- Aim of the task
Beginning at the line containing "R14: 1.5k (GND, U4/in+) -> 1.5k (U4/in+, VEE)", restate each line of the listing below word for word until the last one has been given.

┄┄┄┄┄┄┄┄┄┄

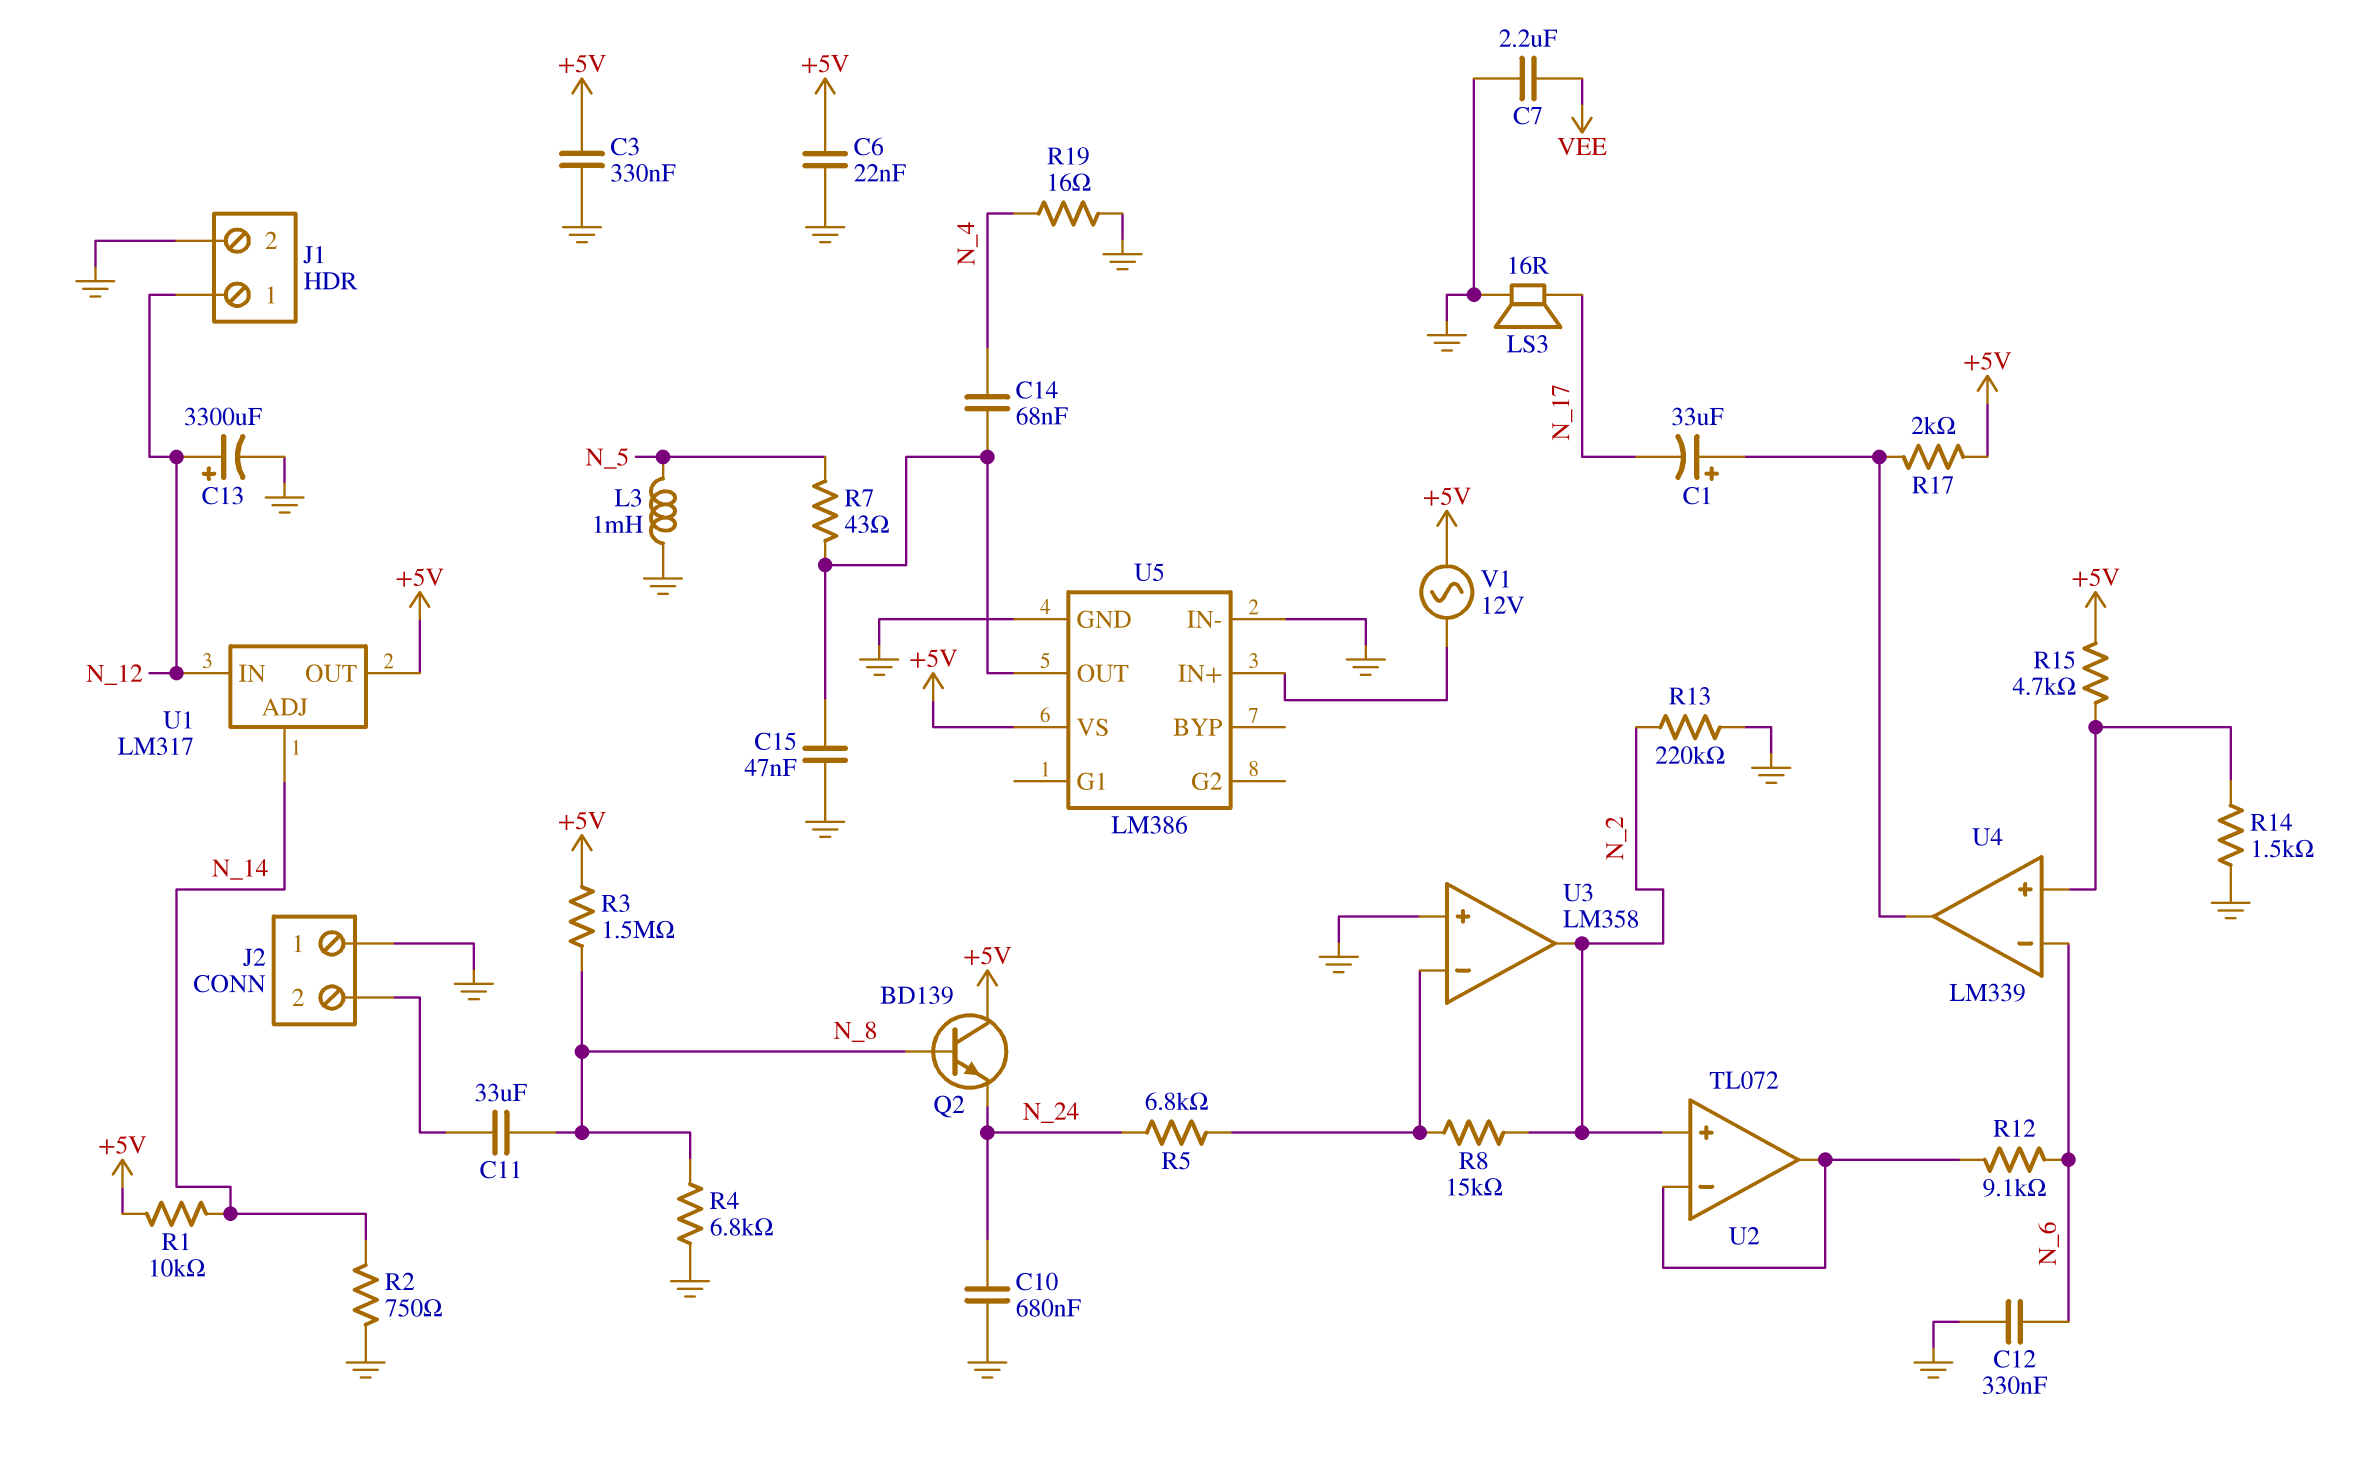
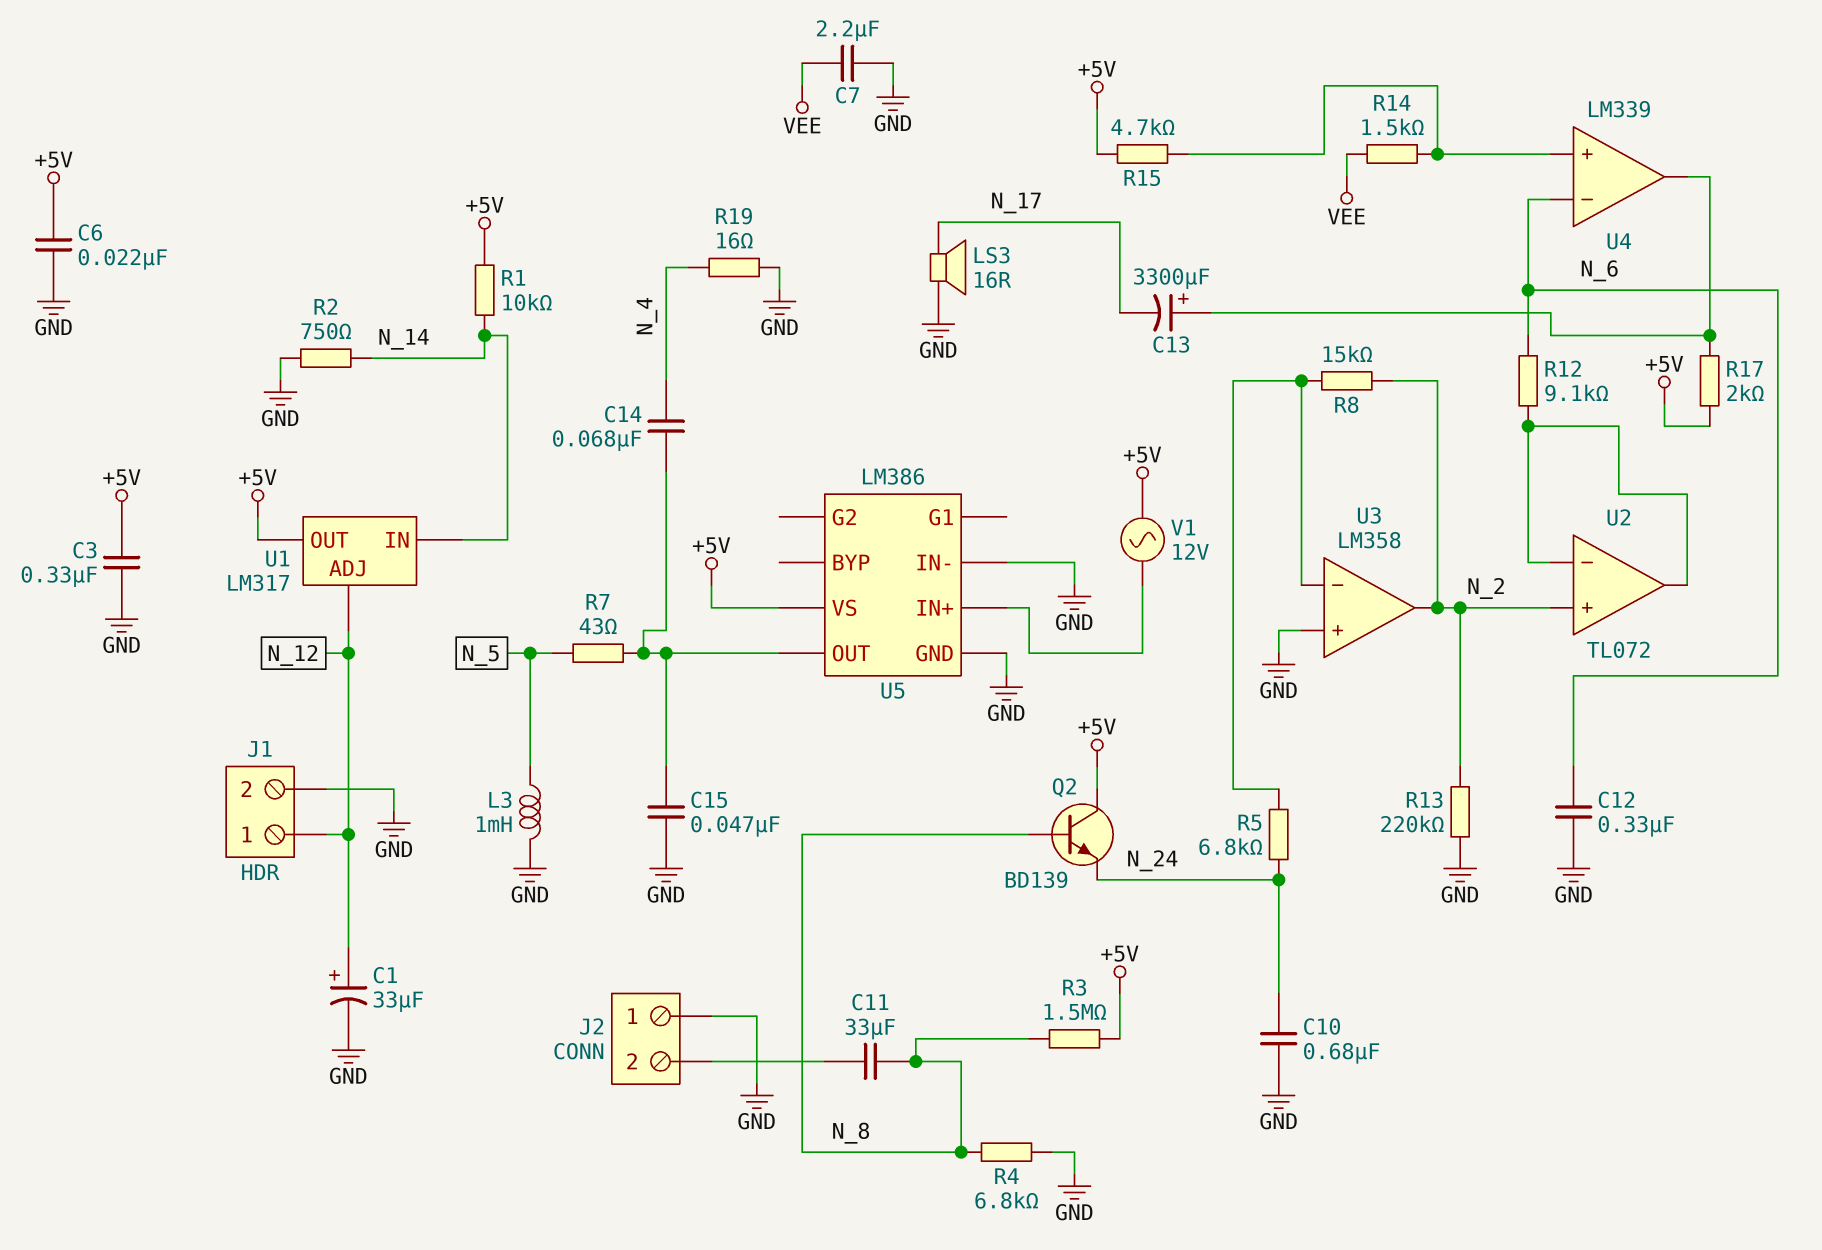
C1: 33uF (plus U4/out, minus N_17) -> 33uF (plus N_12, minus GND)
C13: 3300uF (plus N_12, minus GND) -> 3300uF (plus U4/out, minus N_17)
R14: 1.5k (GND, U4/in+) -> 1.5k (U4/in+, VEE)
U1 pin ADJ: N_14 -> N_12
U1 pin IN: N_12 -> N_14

┄┄┄┄┄┄┄┄┄┄

- Answer space
R14: 1.5k (GND, U4/in+) -> 1.5k (U4/in+, VEE)
U1 pin ADJ: N_14 -> N_12
U1 pin IN: N_12 -> N_14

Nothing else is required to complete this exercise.